▸ **TASK REQUIREMENTS**
Reproduce the listing below in its entirety. Change nothing.
★ ★ ★ ★ ★ ★ ★
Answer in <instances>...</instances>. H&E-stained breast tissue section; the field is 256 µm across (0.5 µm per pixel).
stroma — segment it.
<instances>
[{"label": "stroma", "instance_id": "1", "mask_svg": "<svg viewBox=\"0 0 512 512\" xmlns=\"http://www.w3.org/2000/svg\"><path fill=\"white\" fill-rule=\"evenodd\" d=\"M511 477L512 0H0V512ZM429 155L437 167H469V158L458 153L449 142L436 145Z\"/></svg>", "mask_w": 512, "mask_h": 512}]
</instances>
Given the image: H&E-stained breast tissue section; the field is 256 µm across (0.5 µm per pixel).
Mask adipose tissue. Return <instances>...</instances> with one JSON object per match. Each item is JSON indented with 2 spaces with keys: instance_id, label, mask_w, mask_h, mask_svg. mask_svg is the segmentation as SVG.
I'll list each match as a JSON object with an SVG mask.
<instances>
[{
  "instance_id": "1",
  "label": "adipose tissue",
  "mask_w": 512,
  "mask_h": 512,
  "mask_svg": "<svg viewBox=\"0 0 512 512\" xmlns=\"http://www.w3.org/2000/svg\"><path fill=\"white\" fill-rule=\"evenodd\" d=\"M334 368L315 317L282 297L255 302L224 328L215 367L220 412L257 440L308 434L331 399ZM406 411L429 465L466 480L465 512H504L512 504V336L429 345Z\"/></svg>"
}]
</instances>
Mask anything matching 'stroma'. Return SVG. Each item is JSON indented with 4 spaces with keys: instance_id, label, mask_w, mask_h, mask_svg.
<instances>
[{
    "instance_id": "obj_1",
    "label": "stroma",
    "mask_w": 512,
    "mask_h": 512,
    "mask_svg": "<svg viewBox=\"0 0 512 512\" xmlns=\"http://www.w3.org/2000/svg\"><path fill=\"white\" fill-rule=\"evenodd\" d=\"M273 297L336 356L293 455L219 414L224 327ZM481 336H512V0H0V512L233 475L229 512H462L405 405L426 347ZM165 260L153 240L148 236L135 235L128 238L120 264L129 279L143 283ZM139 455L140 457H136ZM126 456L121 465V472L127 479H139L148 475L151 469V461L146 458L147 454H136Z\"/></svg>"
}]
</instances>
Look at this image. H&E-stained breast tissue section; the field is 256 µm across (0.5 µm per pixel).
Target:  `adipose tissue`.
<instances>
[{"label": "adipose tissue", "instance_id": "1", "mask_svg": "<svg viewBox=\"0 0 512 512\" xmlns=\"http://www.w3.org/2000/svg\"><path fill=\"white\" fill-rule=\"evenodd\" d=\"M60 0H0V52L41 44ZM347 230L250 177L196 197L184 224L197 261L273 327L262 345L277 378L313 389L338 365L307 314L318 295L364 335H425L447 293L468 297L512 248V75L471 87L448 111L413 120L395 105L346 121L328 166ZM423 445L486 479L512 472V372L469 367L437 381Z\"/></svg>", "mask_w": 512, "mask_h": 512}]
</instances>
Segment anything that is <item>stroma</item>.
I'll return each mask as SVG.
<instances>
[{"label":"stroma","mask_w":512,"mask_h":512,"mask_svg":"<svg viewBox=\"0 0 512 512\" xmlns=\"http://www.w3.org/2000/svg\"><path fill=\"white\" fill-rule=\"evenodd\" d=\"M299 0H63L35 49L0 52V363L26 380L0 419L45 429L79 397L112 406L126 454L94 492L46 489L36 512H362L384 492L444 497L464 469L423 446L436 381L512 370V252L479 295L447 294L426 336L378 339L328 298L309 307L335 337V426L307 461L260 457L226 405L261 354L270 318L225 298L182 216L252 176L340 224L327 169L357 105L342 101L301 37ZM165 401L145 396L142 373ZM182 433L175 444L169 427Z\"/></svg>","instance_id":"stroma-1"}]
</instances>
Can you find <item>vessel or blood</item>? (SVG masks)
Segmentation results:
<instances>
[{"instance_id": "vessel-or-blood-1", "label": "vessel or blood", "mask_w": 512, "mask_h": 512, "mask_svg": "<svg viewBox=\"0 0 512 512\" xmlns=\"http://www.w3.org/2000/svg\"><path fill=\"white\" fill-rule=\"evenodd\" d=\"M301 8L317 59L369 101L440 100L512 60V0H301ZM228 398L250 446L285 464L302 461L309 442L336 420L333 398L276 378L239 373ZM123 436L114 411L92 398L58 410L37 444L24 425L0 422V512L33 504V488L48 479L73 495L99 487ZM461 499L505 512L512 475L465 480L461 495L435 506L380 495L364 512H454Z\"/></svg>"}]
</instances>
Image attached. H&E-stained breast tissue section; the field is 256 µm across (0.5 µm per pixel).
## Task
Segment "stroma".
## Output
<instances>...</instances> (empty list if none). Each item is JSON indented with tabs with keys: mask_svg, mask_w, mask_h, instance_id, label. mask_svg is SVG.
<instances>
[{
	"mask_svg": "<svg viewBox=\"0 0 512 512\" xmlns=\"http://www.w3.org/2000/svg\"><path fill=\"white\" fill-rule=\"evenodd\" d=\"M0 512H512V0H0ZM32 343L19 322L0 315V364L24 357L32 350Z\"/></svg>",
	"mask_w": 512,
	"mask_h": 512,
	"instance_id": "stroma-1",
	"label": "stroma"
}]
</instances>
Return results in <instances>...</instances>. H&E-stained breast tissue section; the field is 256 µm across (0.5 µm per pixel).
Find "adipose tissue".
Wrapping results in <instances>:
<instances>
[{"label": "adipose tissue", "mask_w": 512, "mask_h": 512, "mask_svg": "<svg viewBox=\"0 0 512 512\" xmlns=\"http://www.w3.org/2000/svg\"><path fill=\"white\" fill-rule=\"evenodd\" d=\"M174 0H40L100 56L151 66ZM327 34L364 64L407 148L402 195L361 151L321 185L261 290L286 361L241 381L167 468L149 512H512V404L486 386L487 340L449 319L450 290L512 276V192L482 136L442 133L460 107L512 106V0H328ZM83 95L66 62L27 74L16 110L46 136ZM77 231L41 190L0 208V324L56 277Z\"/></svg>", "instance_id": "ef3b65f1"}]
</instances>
★ ★ ★ ★ ★ ★ ★
▸ **WRITTEN REPLY**
Answer in <instances>...</instances>. H&E-stained breast tissue section; the field is 256 µm across (0.5 µm per pixel).
stroma — segment it.
<instances>
[{"label": "stroma", "instance_id": "1", "mask_svg": "<svg viewBox=\"0 0 512 512\" xmlns=\"http://www.w3.org/2000/svg\"><path fill=\"white\" fill-rule=\"evenodd\" d=\"M511 477L512 0H0V512ZM429 155L437 167H469V158L458 153L449 142L436 145Z\"/></svg>", "mask_w": 512, "mask_h": 512}]
</instances>
Given the image: H&E-stained breast tissue section; the field is 256 µm across (0.5 µm per pixel).
Mask adipose tissue. Return <instances>...</instances> with one JSON object per match. Each item is JSON indented with 2 spaces with keys: instance_id, label, mask_w, mask_h, mask_svg. mask_svg is the segmentation as SVG.
I'll list each match as a JSON object with an SVG mask.
<instances>
[{
  "instance_id": "1",
  "label": "adipose tissue",
  "mask_w": 512,
  "mask_h": 512,
  "mask_svg": "<svg viewBox=\"0 0 512 512\" xmlns=\"http://www.w3.org/2000/svg\"><path fill=\"white\" fill-rule=\"evenodd\" d=\"M334 368L315 317L282 297L255 302L224 328L215 367L220 412L257 440L308 434L331 399ZM406 411L429 465L466 480L465 512H504L512 504V336L429 345Z\"/></svg>"
}]
</instances>
Mask anything matching 'stroma'. Return SVG. Each item is JSON indented with 4 spaces with keys: instance_id, label, mask_w, mask_h, mask_svg.
<instances>
[{
    "instance_id": "obj_1",
    "label": "stroma",
    "mask_w": 512,
    "mask_h": 512,
    "mask_svg": "<svg viewBox=\"0 0 512 512\" xmlns=\"http://www.w3.org/2000/svg\"><path fill=\"white\" fill-rule=\"evenodd\" d=\"M273 297L336 356L293 455L219 414L224 327ZM481 336H512V0H0V512L233 475L229 512H462L405 405L426 347ZM165 260L153 240L148 236L135 235L128 238L120 264L129 279L143 283ZM139 455L140 457H136ZM126 456L121 465V472L127 479H139L148 475L151 469V461L146 458L147 454H136Z\"/></svg>"
}]
</instances>
Look at this image. H&E-stained breast tissue section; the field is 256 µm across (0.5 µm per pixel).
Target:  `adipose tissue`.
<instances>
[{"label": "adipose tissue", "instance_id": "1", "mask_svg": "<svg viewBox=\"0 0 512 512\" xmlns=\"http://www.w3.org/2000/svg\"><path fill=\"white\" fill-rule=\"evenodd\" d=\"M60 0H0V52L41 44ZM347 230L250 177L196 197L184 224L197 261L273 327L262 345L277 378L313 389L338 365L307 314L318 295L364 335H425L447 293L468 297L512 248V75L471 87L448 111L413 120L395 105L346 121L328 166ZM423 445L486 479L512 472V372L469 367L437 381Z\"/></svg>", "mask_w": 512, "mask_h": 512}]
</instances>
Segment anything that is <item>stroma</item>.
I'll return each mask as SVG.
<instances>
[{"label":"stroma","mask_w":512,"mask_h":512,"mask_svg":"<svg viewBox=\"0 0 512 512\" xmlns=\"http://www.w3.org/2000/svg\"><path fill=\"white\" fill-rule=\"evenodd\" d=\"M299 0H63L35 49L0 52V363L26 380L0 419L45 429L79 397L112 406L126 454L94 492L46 489L36 512H362L384 492L444 497L464 469L423 446L436 381L512 370V252L479 295L447 294L426 336L378 339L328 298L309 307L335 337V426L307 461L260 457L226 405L261 354L270 318L225 298L182 216L252 176L340 224L327 169L357 105L342 101L301 37ZM165 401L145 396L142 373ZM182 433L175 444L169 427Z\"/></svg>","instance_id":"stroma-1"}]
</instances>
Can you find <item>vessel or blood</item>? (SVG masks)
Segmentation results:
<instances>
[{"instance_id": "vessel-or-blood-1", "label": "vessel or blood", "mask_w": 512, "mask_h": 512, "mask_svg": "<svg viewBox=\"0 0 512 512\" xmlns=\"http://www.w3.org/2000/svg\"><path fill=\"white\" fill-rule=\"evenodd\" d=\"M301 8L317 59L369 101L440 100L512 60V0H301ZM228 398L250 446L285 464L302 461L309 442L336 420L333 398L276 378L239 373ZM123 436L114 411L92 398L58 410L37 444L24 425L0 422V512L33 504V488L48 479L73 495L99 487ZM461 499L505 512L512 475L465 480L461 495L435 506L380 495L364 512H454Z\"/></svg>"}]
</instances>
Image attached. H&E-stained breast tissue section; the field is 256 µm across (0.5 µm per pixel).
## Task
Segment "stroma".
## Output
<instances>...</instances> (empty list if none). Each item is JSON indented with tabs with keys: mask_svg, mask_w, mask_h, instance_id, label. mask_svg is SVG.
<instances>
[{
	"mask_svg": "<svg viewBox=\"0 0 512 512\" xmlns=\"http://www.w3.org/2000/svg\"><path fill=\"white\" fill-rule=\"evenodd\" d=\"M0 512H512V0H0ZM32 343L19 322L0 315V364L24 357L32 350Z\"/></svg>",
	"mask_w": 512,
	"mask_h": 512,
	"instance_id": "stroma-1",
	"label": "stroma"
}]
</instances>
Return results in <instances>...</instances>. H&E-stained breast tissue section; the field is 256 µm across (0.5 µm per pixel).
Find "adipose tissue".
Wrapping results in <instances>:
<instances>
[{"label": "adipose tissue", "mask_w": 512, "mask_h": 512, "mask_svg": "<svg viewBox=\"0 0 512 512\" xmlns=\"http://www.w3.org/2000/svg\"><path fill=\"white\" fill-rule=\"evenodd\" d=\"M174 0H40L100 56L151 66ZM327 34L364 64L407 148L402 195L361 151L321 185L261 290L286 361L241 381L167 468L149 512H512V404L486 386L487 340L449 319L450 290L512 276V192L482 136L442 133L460 107L512 106V0H328ZM83 95L66 62L27 74L16 110L46 136ZM77 231L41 190L0 208V324L56 277Z\"/></svg>", "instance_id": "ef3b65f1"}]
</instances>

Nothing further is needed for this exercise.